■ WHAT IS EXPECTED
Please rename "tan leather couch" to "brown leather sofa" in the material between the lines holding "Question: Does point" and "Question: Considering the real-world", inclusive. Return only those lines, with everything else left as it is.

(Stored data)

Start of Block

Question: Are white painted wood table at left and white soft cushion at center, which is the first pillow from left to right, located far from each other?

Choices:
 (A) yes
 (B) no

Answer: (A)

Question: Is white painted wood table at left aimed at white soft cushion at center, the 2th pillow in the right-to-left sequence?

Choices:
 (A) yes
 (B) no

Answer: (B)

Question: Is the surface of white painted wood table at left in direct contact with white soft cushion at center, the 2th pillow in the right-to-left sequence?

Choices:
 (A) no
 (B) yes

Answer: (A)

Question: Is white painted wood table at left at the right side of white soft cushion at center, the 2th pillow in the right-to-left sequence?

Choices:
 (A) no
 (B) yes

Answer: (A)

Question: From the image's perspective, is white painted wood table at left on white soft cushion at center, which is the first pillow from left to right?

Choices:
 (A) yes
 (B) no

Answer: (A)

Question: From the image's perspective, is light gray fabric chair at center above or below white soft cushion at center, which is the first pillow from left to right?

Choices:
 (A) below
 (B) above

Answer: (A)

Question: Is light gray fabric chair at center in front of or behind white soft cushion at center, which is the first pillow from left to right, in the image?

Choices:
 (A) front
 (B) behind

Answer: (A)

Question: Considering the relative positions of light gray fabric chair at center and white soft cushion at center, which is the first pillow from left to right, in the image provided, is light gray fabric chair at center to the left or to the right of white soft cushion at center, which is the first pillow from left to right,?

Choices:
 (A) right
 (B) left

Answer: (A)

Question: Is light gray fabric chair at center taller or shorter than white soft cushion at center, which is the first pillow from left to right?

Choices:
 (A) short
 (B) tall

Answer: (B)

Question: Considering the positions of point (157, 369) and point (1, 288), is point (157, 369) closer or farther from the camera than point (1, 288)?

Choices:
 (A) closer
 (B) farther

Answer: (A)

End of Block
Start of Block

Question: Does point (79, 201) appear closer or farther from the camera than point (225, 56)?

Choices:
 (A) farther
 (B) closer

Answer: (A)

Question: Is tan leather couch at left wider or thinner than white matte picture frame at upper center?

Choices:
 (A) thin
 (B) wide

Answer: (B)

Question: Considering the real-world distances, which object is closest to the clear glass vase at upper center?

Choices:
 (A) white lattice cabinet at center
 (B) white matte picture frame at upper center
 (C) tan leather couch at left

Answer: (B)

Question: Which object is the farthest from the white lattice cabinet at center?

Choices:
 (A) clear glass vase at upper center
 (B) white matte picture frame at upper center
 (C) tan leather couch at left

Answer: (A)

End of Block

■ WORKED SOLUTION
Question: Does point (79, 201) appear closer or farther from the camera than point (225, 56)?

Choices:
 (A) farther
 (B) closer

Answer: (A)

Question: Is brown leather sofa at left wider or thinner than white matte picture frame at upper center?

Choices:
 (A) thin
 (B) wide

Answer: (B)

Question: Considering the real-world distances, which object is closest to the clear glass vase at upper center?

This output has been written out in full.